Gather every line in the items below that contains the string "with", counting only matches in the same case.
───── RECORDS FOR PROCESSING ─────
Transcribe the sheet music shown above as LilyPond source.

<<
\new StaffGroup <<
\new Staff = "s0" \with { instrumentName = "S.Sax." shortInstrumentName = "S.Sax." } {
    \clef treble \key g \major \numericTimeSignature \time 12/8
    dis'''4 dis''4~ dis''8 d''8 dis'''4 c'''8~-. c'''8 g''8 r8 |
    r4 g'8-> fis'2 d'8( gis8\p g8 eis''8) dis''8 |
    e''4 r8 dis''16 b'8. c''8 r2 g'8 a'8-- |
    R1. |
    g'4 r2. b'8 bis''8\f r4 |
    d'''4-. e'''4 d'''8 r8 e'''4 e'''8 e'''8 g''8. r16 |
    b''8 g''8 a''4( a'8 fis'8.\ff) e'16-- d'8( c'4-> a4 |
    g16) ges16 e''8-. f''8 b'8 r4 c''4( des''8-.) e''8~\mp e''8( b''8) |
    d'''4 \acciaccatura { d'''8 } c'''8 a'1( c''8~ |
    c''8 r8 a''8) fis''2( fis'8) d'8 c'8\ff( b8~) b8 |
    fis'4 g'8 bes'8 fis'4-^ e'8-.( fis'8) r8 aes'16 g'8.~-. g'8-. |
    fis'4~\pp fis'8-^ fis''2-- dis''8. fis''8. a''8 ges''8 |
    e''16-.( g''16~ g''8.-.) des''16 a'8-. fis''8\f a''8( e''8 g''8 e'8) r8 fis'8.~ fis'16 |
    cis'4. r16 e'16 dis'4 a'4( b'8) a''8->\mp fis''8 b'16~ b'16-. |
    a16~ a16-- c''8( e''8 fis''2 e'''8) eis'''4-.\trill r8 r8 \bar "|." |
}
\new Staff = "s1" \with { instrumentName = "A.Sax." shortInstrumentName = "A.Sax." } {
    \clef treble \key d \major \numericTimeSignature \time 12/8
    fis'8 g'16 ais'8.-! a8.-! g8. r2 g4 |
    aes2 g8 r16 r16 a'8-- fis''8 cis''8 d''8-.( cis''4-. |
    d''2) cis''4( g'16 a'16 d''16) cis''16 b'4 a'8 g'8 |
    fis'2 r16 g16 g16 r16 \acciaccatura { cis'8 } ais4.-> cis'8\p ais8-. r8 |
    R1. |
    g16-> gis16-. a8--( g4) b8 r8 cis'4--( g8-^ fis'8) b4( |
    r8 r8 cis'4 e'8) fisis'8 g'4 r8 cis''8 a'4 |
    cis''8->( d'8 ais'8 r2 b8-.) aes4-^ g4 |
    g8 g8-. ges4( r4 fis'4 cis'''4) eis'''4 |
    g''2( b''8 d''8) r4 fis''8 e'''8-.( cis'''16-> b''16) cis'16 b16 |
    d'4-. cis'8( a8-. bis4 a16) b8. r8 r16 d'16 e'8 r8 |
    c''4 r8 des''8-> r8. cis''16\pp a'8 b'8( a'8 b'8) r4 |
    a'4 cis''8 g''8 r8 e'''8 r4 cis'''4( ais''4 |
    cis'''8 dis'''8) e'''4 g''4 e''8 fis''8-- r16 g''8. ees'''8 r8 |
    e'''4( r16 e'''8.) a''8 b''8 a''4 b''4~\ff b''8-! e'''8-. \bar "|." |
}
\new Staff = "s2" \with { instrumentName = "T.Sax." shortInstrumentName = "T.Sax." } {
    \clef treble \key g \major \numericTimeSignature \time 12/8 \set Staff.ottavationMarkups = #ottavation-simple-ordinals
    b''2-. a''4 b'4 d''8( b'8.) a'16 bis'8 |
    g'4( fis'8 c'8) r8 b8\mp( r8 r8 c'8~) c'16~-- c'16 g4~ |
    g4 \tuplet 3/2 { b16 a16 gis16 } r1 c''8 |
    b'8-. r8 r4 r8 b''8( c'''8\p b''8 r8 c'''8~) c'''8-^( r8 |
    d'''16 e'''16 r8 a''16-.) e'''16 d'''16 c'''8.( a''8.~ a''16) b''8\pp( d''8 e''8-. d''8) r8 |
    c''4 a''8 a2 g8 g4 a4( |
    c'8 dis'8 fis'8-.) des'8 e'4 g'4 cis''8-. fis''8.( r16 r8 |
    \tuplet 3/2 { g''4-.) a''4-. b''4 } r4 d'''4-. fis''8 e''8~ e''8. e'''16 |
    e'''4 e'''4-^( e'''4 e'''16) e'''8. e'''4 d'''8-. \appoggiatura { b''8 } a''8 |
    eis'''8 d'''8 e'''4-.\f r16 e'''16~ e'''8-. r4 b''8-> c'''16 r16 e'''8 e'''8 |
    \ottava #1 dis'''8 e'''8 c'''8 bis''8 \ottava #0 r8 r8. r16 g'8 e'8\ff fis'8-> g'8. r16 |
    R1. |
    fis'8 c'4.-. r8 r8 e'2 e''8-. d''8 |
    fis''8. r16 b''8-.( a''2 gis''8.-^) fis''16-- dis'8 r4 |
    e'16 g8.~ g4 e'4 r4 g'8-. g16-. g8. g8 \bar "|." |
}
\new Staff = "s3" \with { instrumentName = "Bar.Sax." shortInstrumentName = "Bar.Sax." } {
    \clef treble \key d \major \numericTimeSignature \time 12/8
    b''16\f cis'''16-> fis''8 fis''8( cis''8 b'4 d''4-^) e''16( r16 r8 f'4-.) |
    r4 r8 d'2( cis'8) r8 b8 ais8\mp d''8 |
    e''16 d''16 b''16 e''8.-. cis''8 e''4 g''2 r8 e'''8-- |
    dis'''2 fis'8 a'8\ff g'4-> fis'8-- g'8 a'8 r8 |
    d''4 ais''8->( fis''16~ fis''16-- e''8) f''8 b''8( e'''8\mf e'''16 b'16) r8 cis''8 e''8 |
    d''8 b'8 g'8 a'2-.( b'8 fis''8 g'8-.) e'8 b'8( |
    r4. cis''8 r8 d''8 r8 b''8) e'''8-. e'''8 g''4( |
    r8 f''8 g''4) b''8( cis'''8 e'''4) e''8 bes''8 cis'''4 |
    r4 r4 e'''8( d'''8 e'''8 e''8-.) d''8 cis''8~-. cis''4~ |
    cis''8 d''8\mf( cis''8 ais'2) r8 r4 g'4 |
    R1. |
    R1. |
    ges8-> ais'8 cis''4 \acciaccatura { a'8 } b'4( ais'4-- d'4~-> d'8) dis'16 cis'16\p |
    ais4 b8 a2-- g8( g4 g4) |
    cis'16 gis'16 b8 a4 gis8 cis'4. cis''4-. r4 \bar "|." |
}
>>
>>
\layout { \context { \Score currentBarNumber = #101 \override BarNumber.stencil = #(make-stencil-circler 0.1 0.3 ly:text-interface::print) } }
─────
**OUTPUT**
\new Staff = "s0" \with { instrumentName = "S.Sax." shortInstrumentName = "S.Sax." } {
\new Staff = "s1" \with { instrumentName = "A.Sax." shortInstrumentName = "A.Sax." } {
\new Staff = "s2" \with { instrumentName = "T.Sax." shortInstrumentName = "T.Sax." } {
\new Staff = "s3" \with { instrumentName = "Bar.Sax." shortInstrumentName = "Bar.Sax." } {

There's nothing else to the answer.